**EXERCISE REQUIREMENTS**
Look for the word "ALARM". Copy every line of the listing where it occurs.

━━━━━━━━━━━━━━━━

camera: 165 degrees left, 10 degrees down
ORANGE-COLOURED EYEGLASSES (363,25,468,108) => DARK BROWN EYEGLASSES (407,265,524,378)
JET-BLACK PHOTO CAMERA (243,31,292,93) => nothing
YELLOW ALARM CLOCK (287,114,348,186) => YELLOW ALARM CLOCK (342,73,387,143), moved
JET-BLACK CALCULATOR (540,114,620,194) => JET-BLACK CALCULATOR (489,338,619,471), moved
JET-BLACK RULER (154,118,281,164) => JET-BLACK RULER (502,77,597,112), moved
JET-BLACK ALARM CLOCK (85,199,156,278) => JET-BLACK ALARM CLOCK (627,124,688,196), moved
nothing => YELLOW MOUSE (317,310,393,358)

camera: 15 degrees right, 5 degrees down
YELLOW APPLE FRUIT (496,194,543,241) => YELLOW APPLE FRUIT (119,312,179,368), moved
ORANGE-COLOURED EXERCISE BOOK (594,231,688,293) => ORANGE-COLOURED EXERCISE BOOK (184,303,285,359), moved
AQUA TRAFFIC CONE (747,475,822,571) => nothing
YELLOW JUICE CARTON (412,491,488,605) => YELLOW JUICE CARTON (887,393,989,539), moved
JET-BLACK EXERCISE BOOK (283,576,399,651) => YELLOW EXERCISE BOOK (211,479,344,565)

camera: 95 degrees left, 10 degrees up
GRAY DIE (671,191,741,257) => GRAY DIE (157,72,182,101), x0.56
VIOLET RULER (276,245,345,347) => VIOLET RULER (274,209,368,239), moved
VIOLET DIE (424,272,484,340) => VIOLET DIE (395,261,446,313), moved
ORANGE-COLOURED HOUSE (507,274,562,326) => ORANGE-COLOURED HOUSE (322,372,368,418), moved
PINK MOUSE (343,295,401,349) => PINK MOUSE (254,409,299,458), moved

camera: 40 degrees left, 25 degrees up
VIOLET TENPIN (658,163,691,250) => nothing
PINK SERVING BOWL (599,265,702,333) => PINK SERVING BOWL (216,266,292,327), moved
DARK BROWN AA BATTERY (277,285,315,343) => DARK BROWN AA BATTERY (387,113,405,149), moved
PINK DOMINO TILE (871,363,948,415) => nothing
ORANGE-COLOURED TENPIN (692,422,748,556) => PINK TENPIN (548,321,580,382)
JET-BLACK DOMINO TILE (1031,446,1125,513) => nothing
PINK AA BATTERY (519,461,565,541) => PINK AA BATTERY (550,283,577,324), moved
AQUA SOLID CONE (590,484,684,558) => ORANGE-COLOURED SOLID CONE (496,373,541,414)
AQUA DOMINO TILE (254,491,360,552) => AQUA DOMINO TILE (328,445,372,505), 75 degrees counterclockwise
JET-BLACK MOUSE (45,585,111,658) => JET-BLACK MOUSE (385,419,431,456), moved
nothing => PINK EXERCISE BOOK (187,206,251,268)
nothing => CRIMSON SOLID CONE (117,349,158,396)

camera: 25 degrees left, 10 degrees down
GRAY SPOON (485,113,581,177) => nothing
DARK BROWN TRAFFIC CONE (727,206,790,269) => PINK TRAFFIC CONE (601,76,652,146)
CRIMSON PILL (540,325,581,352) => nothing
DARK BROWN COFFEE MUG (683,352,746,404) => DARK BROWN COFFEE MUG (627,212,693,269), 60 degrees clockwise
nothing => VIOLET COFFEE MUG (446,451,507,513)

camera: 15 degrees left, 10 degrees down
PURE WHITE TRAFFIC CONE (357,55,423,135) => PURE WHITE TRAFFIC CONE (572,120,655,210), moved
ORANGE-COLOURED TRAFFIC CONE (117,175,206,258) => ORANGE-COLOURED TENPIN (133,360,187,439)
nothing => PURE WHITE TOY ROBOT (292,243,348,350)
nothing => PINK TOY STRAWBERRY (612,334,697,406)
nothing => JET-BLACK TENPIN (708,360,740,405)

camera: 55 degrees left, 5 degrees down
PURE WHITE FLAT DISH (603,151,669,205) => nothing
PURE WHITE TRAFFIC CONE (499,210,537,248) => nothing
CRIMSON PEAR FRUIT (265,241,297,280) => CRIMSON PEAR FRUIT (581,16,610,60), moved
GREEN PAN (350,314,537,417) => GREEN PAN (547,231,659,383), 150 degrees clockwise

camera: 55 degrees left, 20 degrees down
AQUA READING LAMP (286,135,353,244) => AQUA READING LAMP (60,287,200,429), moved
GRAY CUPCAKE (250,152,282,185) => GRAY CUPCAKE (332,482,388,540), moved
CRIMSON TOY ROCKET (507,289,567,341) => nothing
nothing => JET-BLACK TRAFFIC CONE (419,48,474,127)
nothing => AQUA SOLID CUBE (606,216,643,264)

━━━━━━━━━━━━━━━━

**SOLVED PROBLEM**
YELLOW ALARM CLOCK (287,114,348,186) => YELLOW ALARM CLOCK (342,73,387,143), moved
JET-BLACK ALARM CLOCK (85,199,156,278) => JET-BLACK ALARM CLOCK (627,124,688,196), moved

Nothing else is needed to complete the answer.